• [Exercise instructions]
Quote the entries below from the line with "- → doniczka (fioletowy) [555 178 603 234]" through the line with "- → doniczka (pomarańczowy) [578 235 628 290]", both ends included, and only those lines.

• [Records for processing]
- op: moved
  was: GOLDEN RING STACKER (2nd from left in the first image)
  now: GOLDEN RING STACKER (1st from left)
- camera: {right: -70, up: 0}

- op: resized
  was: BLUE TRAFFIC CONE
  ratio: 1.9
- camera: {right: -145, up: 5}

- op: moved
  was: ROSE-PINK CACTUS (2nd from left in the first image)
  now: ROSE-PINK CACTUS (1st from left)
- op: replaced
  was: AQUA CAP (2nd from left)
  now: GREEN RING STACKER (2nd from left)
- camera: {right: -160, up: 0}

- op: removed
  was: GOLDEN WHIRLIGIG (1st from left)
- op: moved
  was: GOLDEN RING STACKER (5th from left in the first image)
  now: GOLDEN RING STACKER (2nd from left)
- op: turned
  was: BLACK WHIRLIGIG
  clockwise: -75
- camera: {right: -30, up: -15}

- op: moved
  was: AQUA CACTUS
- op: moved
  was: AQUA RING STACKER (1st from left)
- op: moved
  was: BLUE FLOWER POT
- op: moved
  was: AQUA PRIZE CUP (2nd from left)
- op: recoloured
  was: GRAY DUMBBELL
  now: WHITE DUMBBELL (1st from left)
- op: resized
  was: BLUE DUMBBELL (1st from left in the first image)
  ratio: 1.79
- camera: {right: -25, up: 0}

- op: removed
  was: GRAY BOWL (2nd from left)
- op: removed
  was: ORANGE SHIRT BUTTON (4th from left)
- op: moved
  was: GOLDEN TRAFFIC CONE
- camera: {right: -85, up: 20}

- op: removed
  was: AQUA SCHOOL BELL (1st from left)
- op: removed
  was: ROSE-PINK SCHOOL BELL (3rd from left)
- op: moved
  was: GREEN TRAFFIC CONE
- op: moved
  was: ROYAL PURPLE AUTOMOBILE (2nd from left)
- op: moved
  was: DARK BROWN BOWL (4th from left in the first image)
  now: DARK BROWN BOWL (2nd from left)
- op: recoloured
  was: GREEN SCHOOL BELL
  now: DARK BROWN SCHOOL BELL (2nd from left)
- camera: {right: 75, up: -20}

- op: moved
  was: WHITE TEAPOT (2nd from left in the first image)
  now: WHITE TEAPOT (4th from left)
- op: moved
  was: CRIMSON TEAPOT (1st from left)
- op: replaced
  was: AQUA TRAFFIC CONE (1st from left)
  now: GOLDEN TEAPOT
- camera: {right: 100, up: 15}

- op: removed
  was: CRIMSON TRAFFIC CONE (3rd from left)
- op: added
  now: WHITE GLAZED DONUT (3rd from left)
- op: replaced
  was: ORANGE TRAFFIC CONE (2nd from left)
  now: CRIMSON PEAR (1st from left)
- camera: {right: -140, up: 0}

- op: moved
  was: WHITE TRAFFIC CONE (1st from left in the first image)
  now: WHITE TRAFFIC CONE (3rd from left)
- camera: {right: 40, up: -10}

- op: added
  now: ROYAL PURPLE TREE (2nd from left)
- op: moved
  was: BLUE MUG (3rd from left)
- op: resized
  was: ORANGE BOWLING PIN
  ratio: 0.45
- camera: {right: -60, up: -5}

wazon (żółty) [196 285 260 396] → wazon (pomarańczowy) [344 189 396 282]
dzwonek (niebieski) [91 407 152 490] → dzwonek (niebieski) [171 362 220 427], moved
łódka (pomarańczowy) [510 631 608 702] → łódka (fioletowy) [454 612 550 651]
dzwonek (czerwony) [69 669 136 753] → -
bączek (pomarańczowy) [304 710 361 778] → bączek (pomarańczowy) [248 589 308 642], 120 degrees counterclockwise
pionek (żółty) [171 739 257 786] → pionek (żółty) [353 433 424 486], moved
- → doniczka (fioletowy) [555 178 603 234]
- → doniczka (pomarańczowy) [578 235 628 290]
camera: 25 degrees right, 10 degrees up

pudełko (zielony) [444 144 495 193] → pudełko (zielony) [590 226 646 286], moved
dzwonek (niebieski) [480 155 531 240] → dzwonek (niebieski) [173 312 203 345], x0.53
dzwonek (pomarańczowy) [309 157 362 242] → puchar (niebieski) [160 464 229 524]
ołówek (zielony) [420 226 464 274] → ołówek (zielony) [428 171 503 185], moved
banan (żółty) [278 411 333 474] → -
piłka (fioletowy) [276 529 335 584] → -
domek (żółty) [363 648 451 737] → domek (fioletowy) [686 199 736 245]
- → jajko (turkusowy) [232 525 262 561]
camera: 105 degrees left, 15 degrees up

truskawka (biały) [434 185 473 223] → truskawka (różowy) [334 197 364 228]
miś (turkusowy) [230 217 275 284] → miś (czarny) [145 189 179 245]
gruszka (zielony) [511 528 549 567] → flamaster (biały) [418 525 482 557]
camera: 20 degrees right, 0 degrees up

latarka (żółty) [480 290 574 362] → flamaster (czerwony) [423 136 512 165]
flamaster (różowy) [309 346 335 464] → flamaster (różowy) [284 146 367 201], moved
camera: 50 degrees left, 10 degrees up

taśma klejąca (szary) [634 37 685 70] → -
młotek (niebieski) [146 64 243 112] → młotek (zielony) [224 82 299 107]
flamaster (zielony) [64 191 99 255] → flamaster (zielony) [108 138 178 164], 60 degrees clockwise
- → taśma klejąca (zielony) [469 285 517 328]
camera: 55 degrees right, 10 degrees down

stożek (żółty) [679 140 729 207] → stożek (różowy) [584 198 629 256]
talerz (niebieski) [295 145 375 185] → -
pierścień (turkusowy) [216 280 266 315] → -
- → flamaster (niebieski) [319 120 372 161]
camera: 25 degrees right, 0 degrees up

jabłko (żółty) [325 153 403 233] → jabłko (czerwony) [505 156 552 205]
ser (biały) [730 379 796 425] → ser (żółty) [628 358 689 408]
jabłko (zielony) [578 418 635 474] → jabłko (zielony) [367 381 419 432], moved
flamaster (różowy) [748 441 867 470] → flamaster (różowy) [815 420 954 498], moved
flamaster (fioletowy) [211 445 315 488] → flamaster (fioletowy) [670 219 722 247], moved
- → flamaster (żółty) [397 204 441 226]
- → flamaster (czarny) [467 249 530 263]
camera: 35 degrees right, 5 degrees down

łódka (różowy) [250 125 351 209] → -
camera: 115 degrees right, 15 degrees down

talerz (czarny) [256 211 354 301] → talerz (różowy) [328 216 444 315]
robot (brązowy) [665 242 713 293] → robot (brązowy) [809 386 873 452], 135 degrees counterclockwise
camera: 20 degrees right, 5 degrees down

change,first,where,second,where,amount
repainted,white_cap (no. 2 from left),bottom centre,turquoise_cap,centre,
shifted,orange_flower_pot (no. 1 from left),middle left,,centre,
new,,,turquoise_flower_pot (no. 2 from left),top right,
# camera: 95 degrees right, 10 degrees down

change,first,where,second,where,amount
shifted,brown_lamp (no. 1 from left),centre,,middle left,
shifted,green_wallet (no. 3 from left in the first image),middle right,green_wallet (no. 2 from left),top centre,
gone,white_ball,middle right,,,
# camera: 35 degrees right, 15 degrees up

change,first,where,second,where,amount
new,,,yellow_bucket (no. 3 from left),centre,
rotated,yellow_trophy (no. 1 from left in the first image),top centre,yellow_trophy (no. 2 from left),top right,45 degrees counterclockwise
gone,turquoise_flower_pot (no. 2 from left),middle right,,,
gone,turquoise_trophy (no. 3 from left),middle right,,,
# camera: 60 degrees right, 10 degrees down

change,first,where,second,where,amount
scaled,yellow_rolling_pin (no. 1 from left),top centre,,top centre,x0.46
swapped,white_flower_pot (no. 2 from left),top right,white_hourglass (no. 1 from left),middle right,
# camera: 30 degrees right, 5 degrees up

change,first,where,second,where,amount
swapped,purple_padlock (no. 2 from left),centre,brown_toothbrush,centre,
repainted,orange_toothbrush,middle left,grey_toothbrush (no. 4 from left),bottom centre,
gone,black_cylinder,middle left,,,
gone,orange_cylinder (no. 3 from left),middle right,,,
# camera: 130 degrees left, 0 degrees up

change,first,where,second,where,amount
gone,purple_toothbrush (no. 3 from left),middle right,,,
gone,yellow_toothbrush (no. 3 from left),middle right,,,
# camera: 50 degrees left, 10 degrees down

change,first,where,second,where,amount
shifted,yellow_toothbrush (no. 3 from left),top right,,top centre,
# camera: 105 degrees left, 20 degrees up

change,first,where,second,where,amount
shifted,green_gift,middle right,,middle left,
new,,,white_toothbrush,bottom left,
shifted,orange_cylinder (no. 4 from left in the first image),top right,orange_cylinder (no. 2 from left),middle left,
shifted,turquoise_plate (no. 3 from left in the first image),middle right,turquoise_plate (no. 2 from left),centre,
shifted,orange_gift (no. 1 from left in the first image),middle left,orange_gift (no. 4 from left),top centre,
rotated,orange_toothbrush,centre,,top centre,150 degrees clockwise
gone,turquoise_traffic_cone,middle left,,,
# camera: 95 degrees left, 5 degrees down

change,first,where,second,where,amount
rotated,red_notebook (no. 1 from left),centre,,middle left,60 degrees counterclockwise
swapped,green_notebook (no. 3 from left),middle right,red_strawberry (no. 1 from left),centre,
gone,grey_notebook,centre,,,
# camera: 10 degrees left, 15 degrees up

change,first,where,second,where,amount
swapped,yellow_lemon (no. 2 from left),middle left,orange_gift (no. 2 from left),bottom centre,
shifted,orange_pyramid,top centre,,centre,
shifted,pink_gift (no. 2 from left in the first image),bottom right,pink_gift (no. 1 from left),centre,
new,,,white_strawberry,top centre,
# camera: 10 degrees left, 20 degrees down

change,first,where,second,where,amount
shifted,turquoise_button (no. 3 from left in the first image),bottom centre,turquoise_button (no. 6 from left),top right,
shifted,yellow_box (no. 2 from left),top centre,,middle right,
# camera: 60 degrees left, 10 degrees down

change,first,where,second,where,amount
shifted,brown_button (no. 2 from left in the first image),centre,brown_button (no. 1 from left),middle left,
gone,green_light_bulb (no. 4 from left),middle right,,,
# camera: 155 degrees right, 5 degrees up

• [Exercise response]
- → doniczka (fioletowy) [555 178 603 234]
- → doniczka (pomarańczowy) [578 235 628 290]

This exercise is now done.